(Before-and-after object lists)
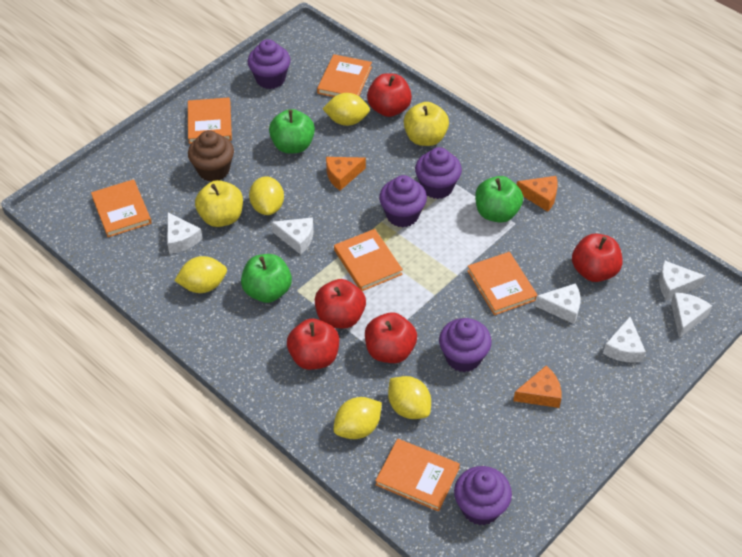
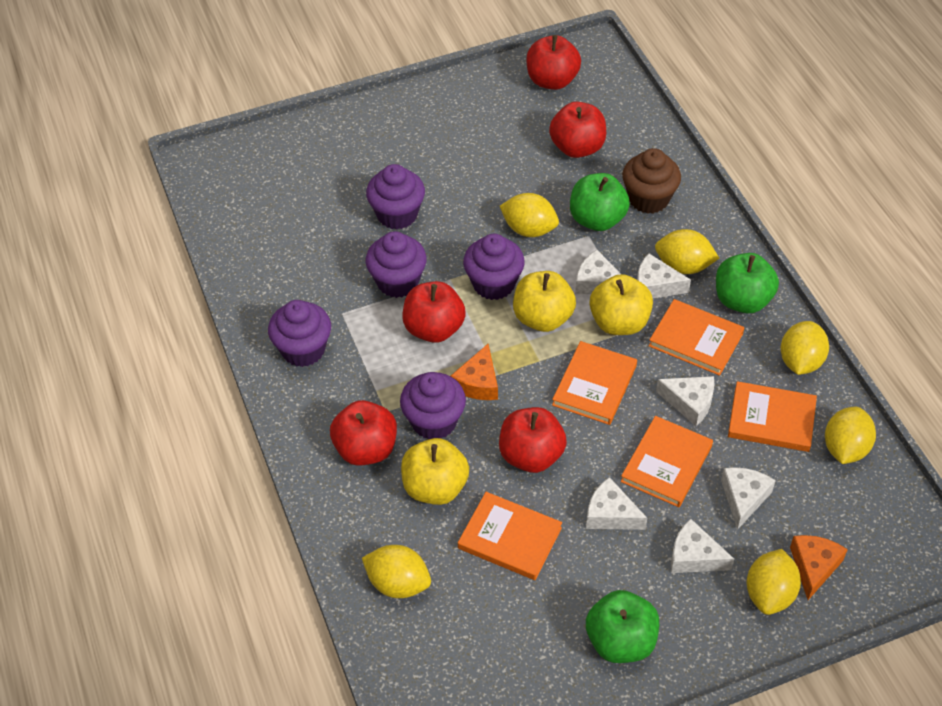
orange book: 6 -> 5
orange cheese: 3 -> 2
yellow apple: 2 -> 3
yellow lemon: 5 -> 6

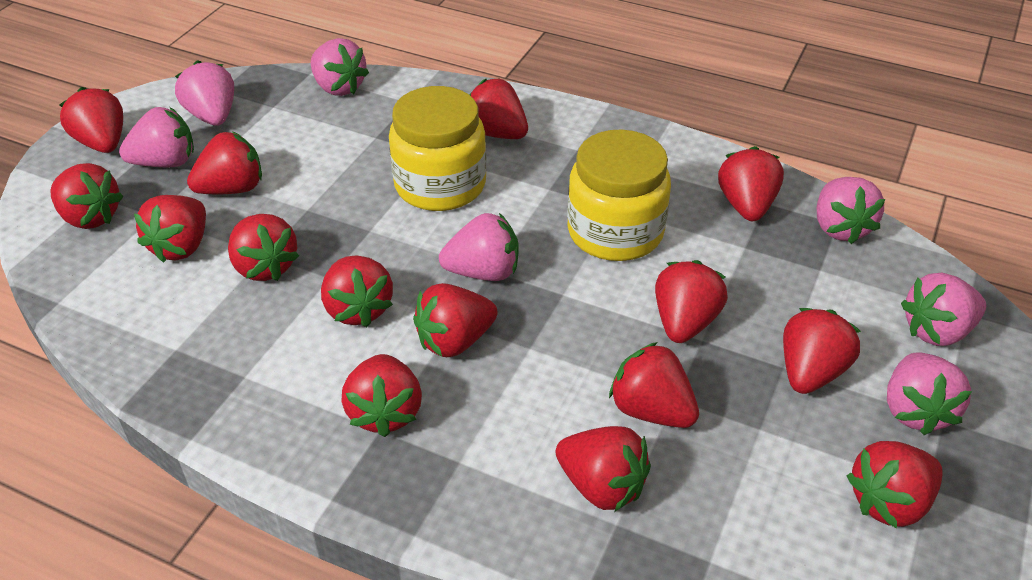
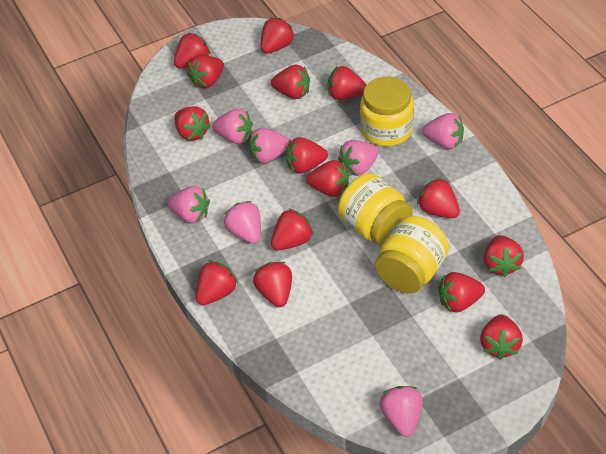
yellow jar: 2 -> 3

**Exercise brief:** Beginning with the line that contains "orange cheese: 3 -> 2", print exactly every line through the end of the records, both included. Omit the pictures.

**Output for this task:**
orange cheese: 3 -> 2
yellow apple: 2 -> 3
yellow lemon: 5 -> 6

yellow jar: 2 -> 3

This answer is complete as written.